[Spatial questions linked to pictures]
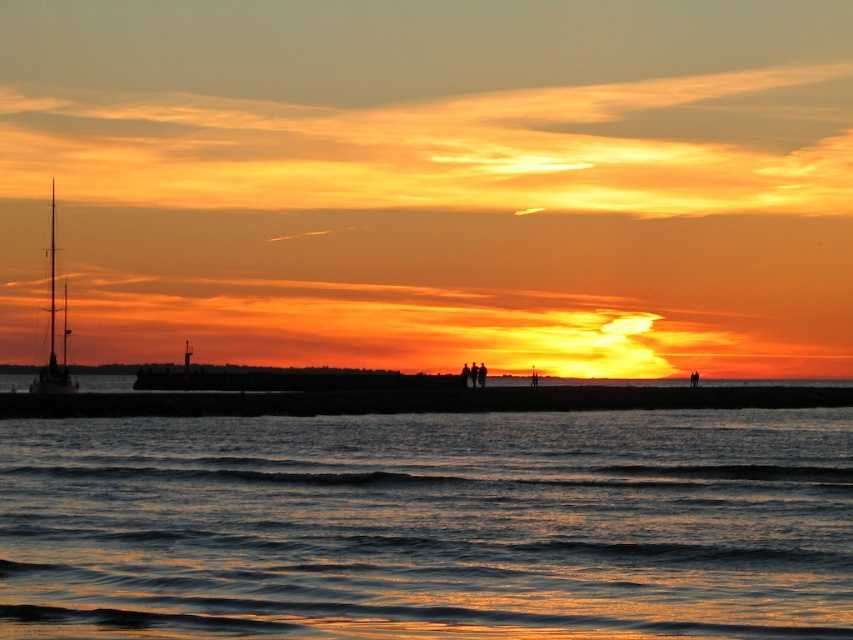
You are standing on the beach and want to take a photo of the shiny metallic sailboat at left and the shiny metallic water at lower center. If your camera can focus on objects within 30 meters, will both objects be in focus at the same time?

The shiny metallic water at lower center is 34.70 meters away from the shiny metallic sailboat at left. Since the distance between them is beyond the camera focus range of 30 meters, both objects cannot be in focus simultaneously.

You are standing on the beach looking at the scene. Which object, the shiny metallic water at lower center or the shiny metallic sailboat at left, is nearer to you?

The shiny metallic water at lower center is closer to the viewer than the shiny metallic sailboat at left.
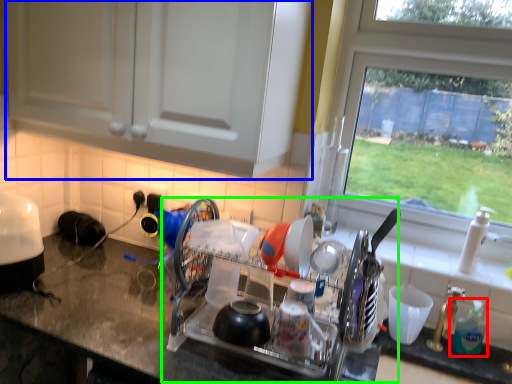
Question: Estimate the real-world distances between objects in this image. Which object is closer to soap dispenser (highlighted by a red box), cabinetry (highlighted by a blue box) or dish washer (highlighted by a green box)?

Choices:
 (A) cabinetry
 (B) dish washer

Answer: (B)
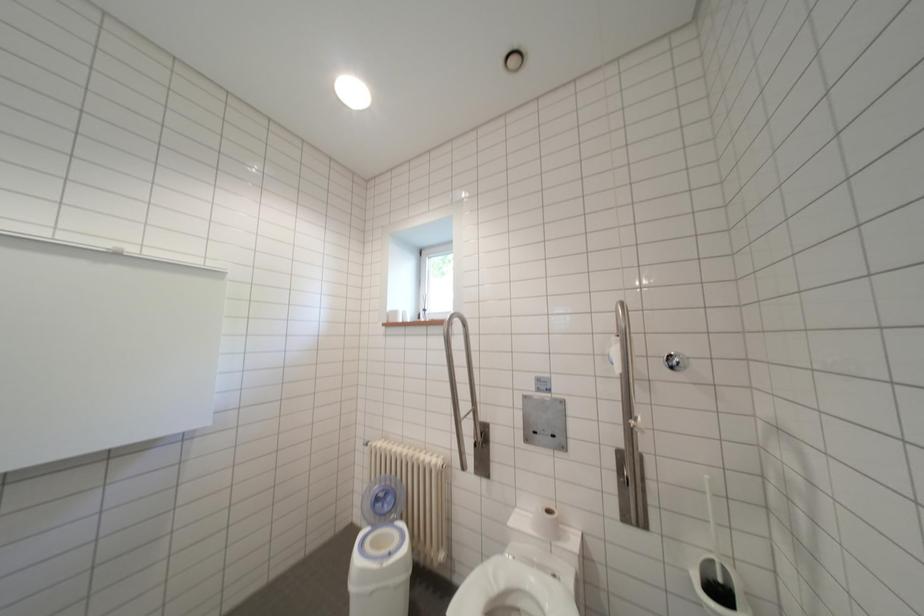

▸ **Aim of the exercise**: Please express each line of the listing above as a JSON list of strings, one string per line. Leave out blank lines and the picture markers.

▸ **Correct result**:
[
  "You are standing on the beach and want to take a photo of the shiny metallic sailboat at left and the shiny metallic water at lower center. If your camera can focus on objects within 30 meters, will both objects be in focus at the same time?",
  "The shiny metallic water at lower center is 34.70 meters away from the shiny metallic sailboat at left. Since the distance between them is beyond the camera focus range of 30 meters, both objects cannot be in focus simultaneously.",
  "You are standing on the beach looking at the scene. Which object, the shiny metallic water at lower center or the shiny metallic sailboat at left, is nearer to you?",
  "The shiny metallic water at lower center is closer to the viewer than the shiny metallic sailboat at left.",
  "Question: Estimate the real-world distances between objects in this image. Which object is closer to soap dispenser (highlighted by a red box), cabinetry (highlighted by a blue box) or dish washer (highlighted by a green box)?",
  "Choices:",
  " (A) cabinetry",
  " (B) dish washer",
  "Answer: (B)"
]